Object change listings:

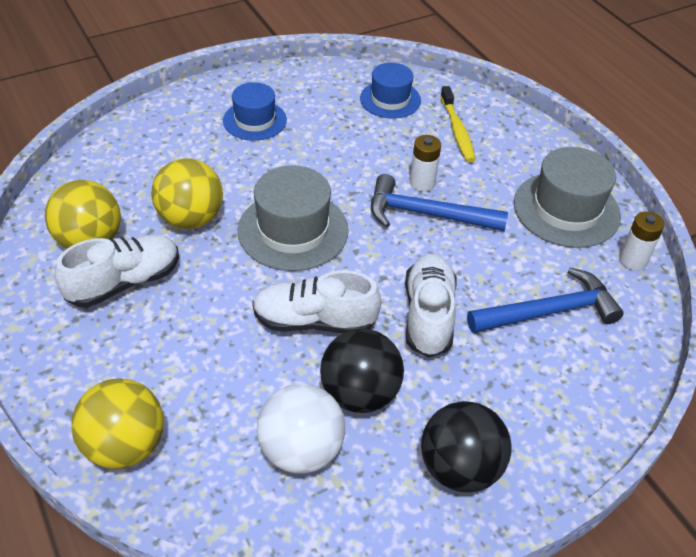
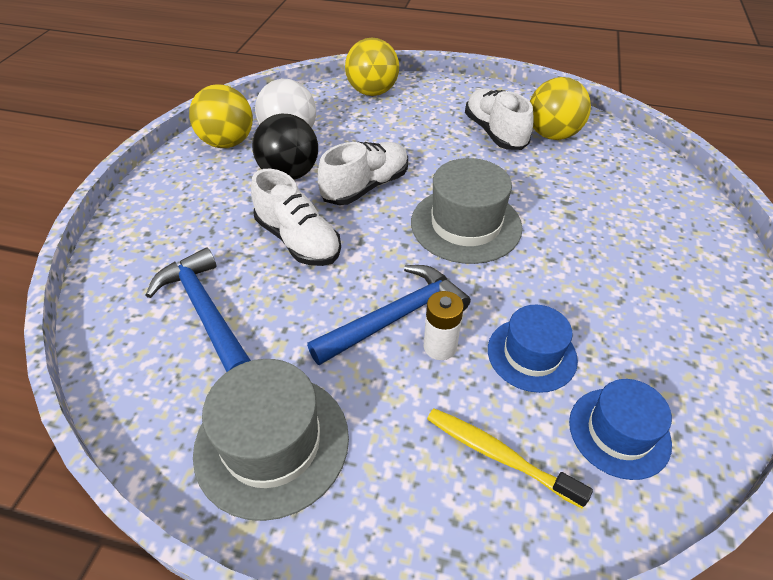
camera: 135 degrees right, 0 degrees up
(124, 282) = (495, 133): white shoe -> white shoe turned 150 degrees clockwise
(191, 218) = (533, 183): yellow ball -> yellow ball (227, 143)
(255, 120) = (653, 284): blue hat -> blue hat (531, 354)
(460, 468) = (192, 180): black ball -> none
(549, 312) = (205, 311): blue hammer -> blue hammer turned 120 degrees clockwise
(633, 260) = (152, 432): white battery -> none

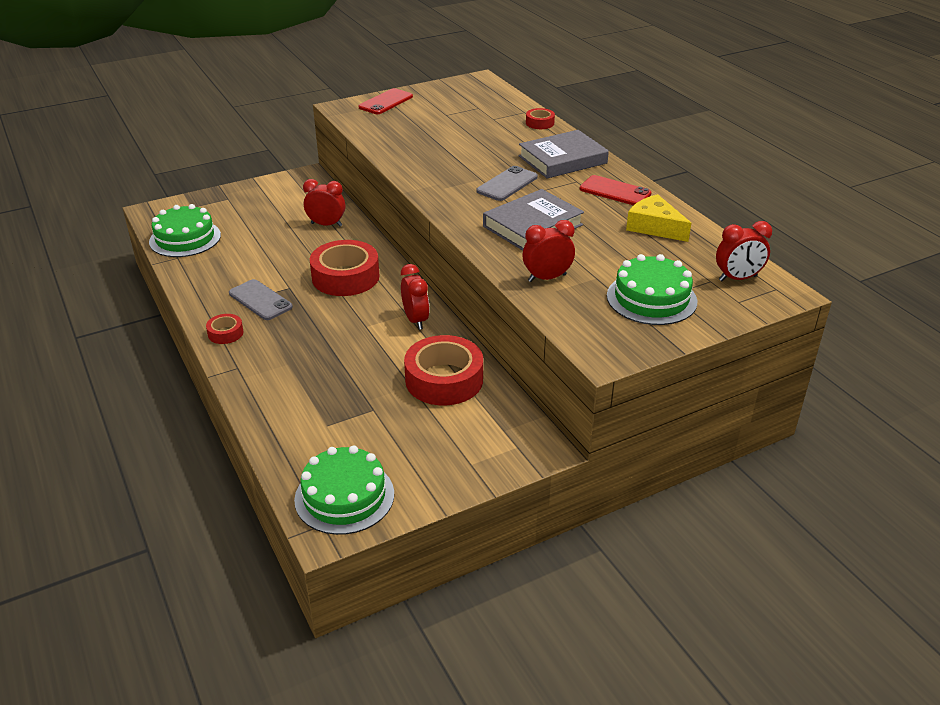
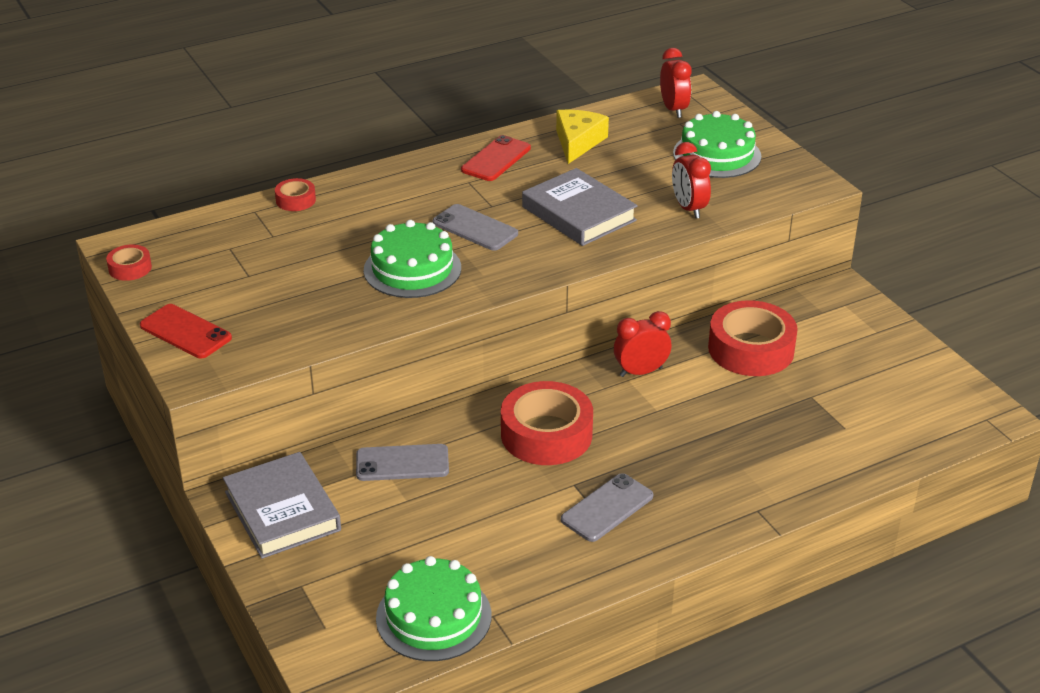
camera: 90 degrees left, 0 degrees up
(225, 333) = (687, 531): red tape -> red tape (130, 268)
(326, 225) = (402, 463): red clock -> grey phone
(344, 496) = (946, 407): green cake -> green cake (412, 269)
(562, 160) = (410, 188): grey book -> grey book (282, 511)
(654, 227) = (577, 142): yellow cheese -> yellow cheese turned 150 degrees clockwise

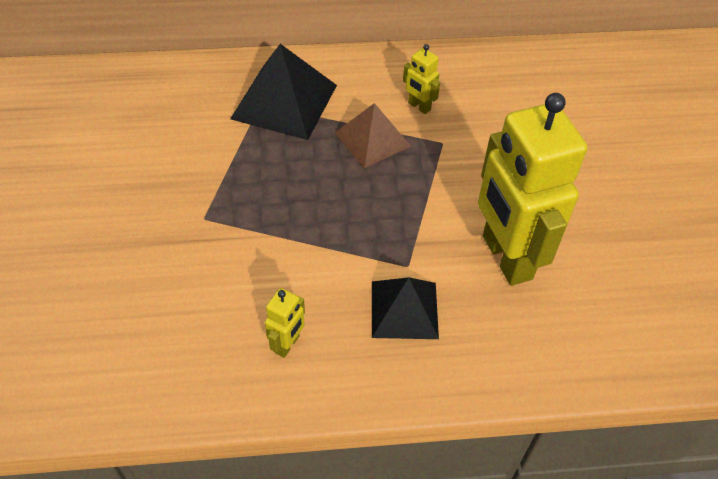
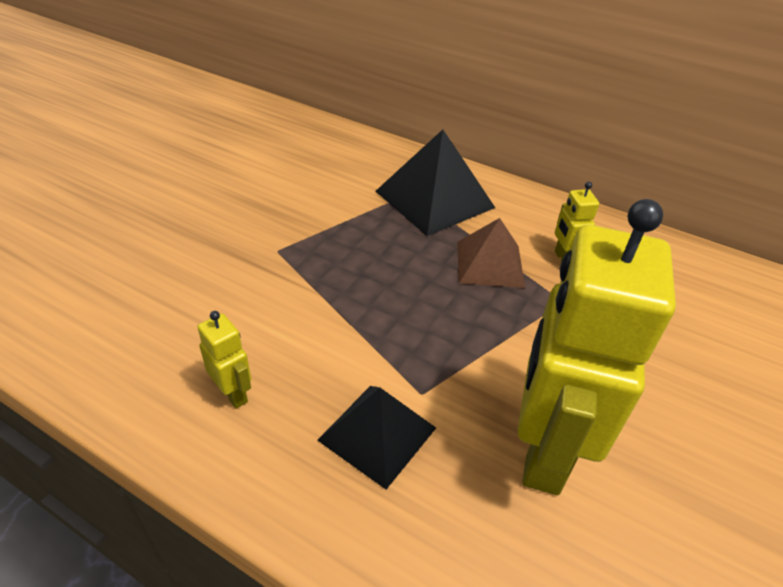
camera: 35 degrees right, 10 degrees down
(287, 344) = (233, 394): yellow robot -> yellow robot turned 105 degrees counterclockwise

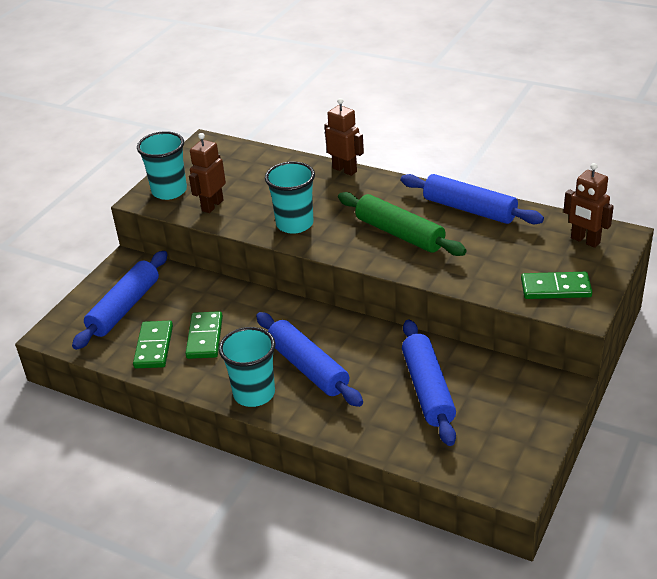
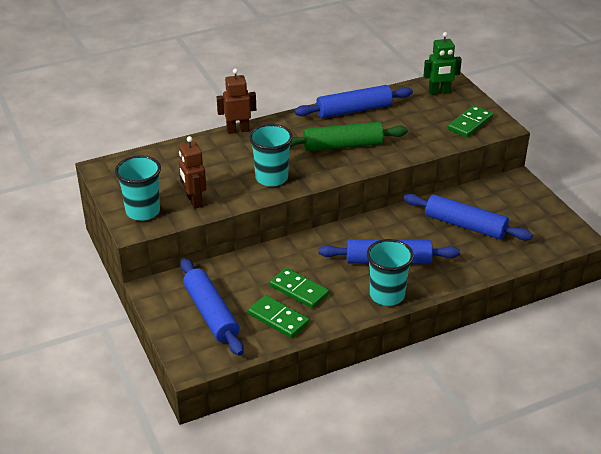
camera: 55 degrees left, 0 degrees up
(585, 241) = (439, 92): brown robot -> green robot

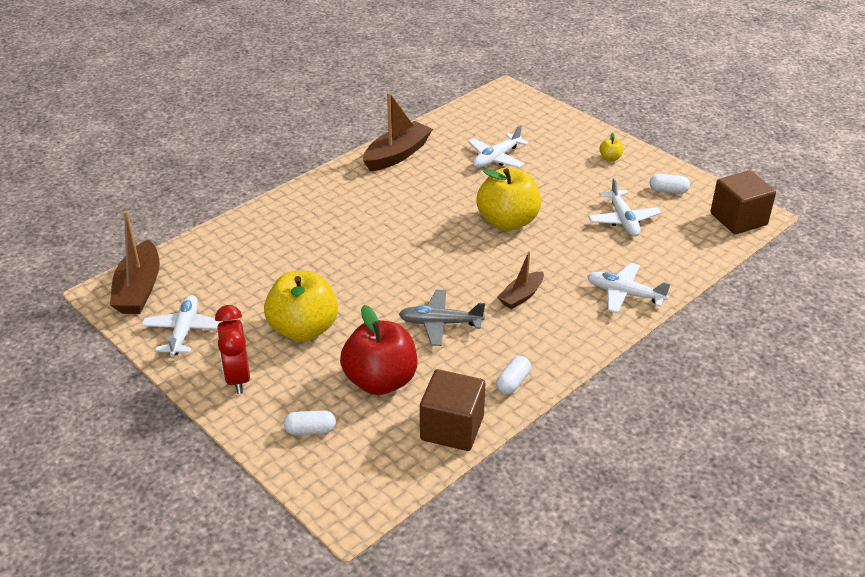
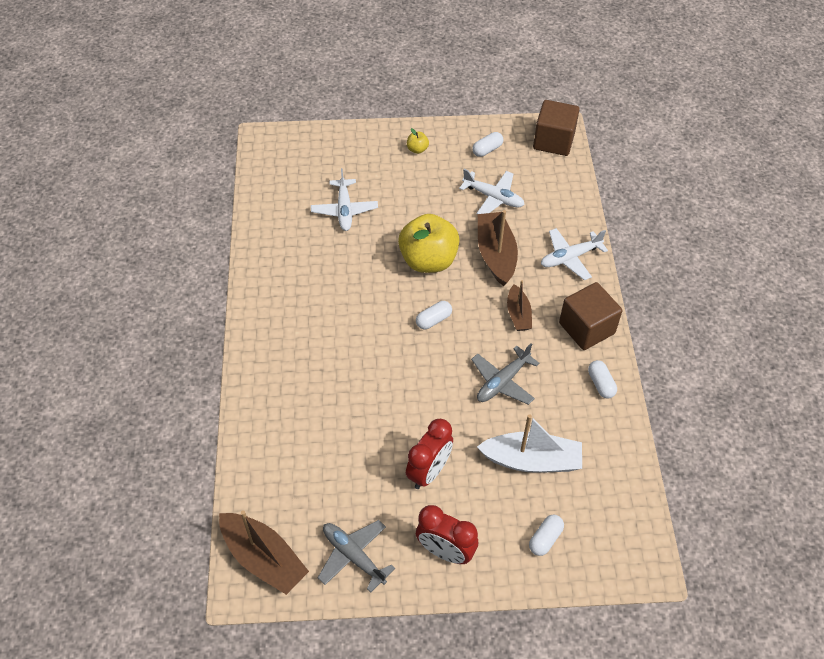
camera: 50 degrees left, 15 degrees up
(184, 331) = (353, 556): white plane -> grey plane
(303, 329) = (429, 471): yellow apple -> red clock
(380, 381) = (531, 460): red apple -> white boat
(397, 155) = (270, 265): brown boat -> brown boat (496, 255)
(452, 428) = (615, 450): brown cube -> brown cube (586, 328)
(453, 255) = (433, 320): none -> white capsule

### EXERCISE
Which lines above include the word "white"? Return each one.

### SOLUTION TO THIS TASK
(124, 282) = (495, 133): white shoe -> white shoe turned 150 degrees clockwise
(633, 260) = (152, 432): white battery -> none
(184, 331) = (353, 556): white plane -> grey plane
(380, 381) = (531, 460): red apple -> white boat
(453, 255) = (433, 320): none -> white capsule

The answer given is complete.